**SET TASK**
List each line of the listing that contains the string "kern". The match is case-sensitive.

======== INPUT FOR THIS TASK ========

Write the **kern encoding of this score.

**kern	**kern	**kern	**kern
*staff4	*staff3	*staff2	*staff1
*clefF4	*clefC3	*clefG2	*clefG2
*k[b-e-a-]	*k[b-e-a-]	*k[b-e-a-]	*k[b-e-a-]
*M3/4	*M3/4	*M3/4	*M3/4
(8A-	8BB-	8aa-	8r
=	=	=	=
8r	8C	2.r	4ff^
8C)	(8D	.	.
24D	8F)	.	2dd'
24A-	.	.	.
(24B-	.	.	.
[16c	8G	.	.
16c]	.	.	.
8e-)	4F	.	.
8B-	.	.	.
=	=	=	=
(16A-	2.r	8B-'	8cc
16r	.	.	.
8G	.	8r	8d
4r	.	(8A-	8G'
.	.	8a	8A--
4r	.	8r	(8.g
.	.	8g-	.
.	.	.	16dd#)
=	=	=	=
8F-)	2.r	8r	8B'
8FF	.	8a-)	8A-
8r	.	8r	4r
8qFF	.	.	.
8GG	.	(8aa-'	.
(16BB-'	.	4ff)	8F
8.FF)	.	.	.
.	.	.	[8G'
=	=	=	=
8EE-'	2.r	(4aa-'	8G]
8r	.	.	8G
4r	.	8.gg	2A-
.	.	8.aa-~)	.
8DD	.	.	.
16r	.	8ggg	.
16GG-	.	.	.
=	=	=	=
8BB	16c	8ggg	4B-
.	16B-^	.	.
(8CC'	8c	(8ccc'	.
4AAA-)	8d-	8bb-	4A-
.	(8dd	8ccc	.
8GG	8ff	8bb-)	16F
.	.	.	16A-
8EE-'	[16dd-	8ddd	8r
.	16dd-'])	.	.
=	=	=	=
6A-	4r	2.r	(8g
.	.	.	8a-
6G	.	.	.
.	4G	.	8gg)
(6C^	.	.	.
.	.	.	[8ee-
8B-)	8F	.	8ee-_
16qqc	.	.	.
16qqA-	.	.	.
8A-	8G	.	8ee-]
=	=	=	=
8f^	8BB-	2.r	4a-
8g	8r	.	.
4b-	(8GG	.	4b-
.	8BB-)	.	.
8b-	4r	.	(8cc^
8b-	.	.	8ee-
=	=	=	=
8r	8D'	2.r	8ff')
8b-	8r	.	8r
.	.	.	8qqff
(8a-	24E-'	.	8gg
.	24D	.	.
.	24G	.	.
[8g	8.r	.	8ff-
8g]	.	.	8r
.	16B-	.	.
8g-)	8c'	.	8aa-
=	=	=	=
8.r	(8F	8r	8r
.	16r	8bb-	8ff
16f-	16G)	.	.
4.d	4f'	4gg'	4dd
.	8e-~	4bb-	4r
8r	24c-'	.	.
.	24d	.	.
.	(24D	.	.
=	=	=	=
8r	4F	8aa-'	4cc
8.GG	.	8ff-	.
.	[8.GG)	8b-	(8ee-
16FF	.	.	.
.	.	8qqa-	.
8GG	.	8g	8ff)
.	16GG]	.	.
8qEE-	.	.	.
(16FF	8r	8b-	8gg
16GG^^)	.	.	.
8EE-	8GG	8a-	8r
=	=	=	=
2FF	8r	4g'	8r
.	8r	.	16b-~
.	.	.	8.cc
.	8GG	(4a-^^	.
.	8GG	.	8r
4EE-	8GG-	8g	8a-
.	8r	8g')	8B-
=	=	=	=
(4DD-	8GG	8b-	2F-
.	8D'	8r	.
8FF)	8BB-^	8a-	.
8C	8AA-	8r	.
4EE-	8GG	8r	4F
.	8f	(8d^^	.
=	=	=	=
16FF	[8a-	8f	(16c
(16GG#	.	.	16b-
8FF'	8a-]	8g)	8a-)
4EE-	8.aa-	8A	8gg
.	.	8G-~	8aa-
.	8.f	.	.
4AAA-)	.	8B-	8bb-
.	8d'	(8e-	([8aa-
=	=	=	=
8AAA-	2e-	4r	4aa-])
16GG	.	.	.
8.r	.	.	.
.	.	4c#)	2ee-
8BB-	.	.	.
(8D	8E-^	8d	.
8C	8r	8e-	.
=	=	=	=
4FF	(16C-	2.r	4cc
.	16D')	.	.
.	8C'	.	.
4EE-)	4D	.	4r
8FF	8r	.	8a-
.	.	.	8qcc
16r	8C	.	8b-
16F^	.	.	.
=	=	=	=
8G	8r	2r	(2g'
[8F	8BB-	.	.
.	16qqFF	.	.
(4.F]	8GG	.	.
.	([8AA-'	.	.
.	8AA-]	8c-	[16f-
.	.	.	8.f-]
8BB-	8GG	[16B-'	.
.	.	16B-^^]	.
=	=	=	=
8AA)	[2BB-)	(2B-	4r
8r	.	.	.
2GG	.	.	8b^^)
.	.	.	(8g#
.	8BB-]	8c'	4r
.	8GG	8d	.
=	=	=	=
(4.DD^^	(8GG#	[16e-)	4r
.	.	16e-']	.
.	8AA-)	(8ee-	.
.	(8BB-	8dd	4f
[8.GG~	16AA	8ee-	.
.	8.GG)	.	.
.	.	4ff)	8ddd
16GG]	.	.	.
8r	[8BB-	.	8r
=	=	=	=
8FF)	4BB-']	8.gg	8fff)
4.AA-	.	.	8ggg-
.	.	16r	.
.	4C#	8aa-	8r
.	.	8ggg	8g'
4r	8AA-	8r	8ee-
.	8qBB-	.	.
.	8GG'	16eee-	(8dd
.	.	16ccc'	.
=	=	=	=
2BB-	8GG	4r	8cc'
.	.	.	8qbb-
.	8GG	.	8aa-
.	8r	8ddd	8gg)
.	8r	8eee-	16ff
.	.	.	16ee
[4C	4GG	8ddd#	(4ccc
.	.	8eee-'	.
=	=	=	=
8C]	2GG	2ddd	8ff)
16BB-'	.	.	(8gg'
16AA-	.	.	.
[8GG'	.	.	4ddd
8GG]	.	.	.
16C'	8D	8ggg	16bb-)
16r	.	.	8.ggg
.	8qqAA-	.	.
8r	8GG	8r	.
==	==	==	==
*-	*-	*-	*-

========

**OUTPUT OF THE TASK**
Write the **kern encoding of this score.
**kern	**kern	**kern	**kern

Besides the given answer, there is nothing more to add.